_Version comparison data_:
--------------------------------------------------

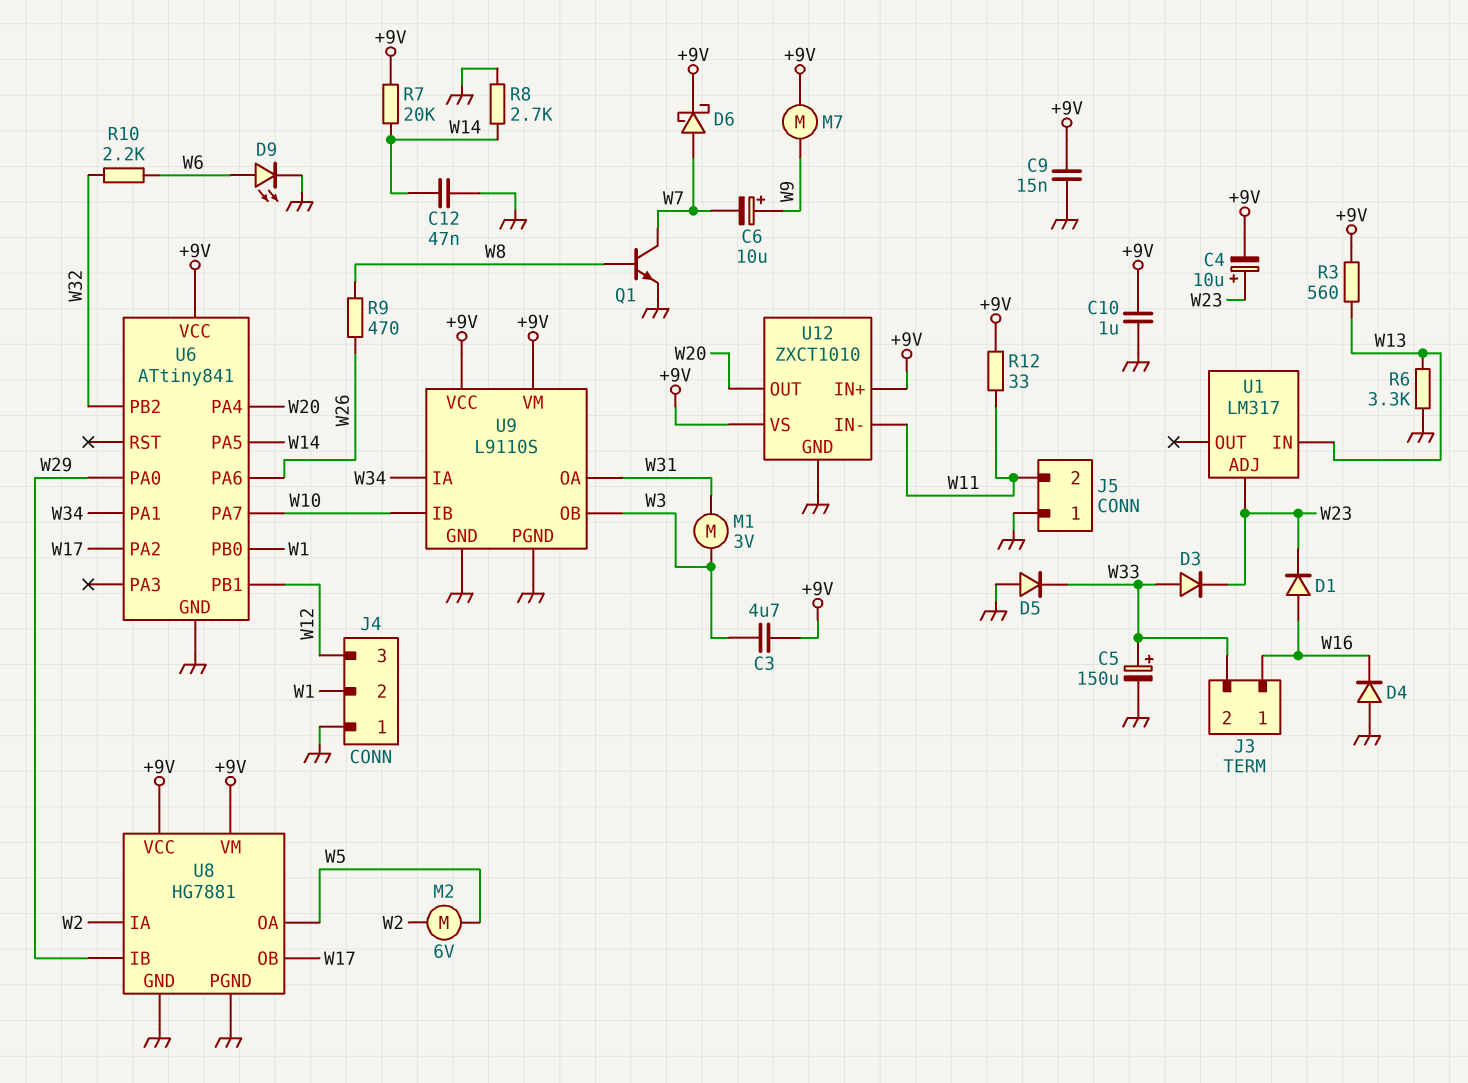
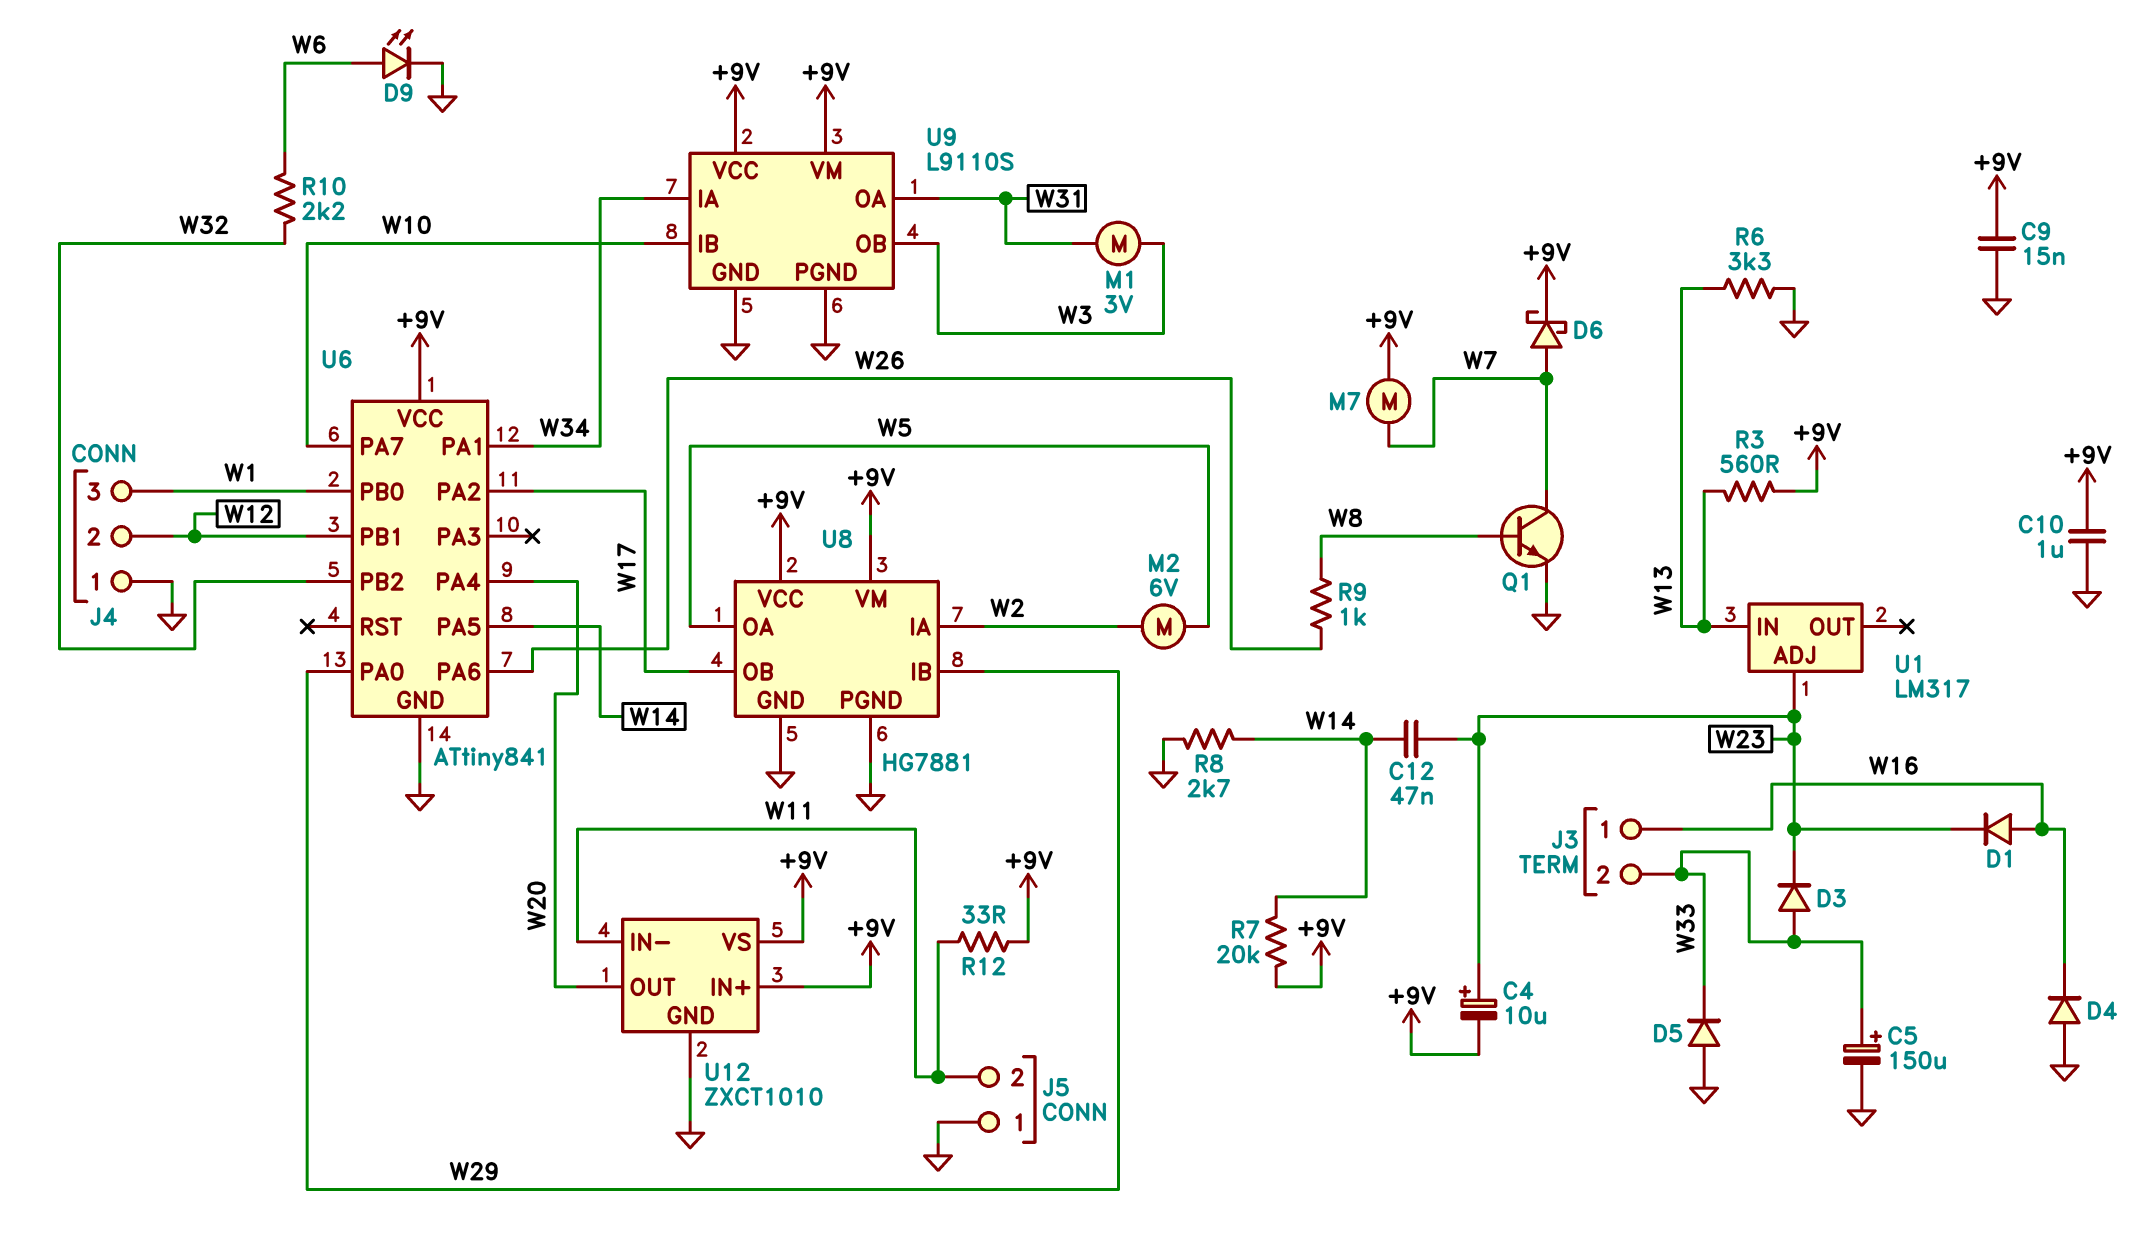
C3: 4.7uF (+9V, W3) -> none
C6: 10uF (plus W9, minus W7) -> none
C12: 47nF (GND, W14) -> 47nF (W14, W23)
J4 pin 2: W1 -> W12
J4 pin 3: W12 -> W1
M7: motor (+9V, W9) -> motor (+9V, W7)
R9: 470 (W8, W26) -> 1k (W8, W26)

--------------------------------------------------

_YOUR OBJECTIVE_: What you return must match each record exactly and contain no images.

_RESPONSE BOX_:
C3: 4.7uF (+9V, W3) -> none
C6: 10uF (plus W9, minus W7) -> none
C12: 47nF (GND, W14) -> 47nF (W14, W23)
J4 pin 2: W1 -> W12
J4 pin 3: W12 -> W1
M7: motor (+9V, W9) -> motor (+9V, W7)
R9: 470 (W8, W26) -> 1k (W8, W26)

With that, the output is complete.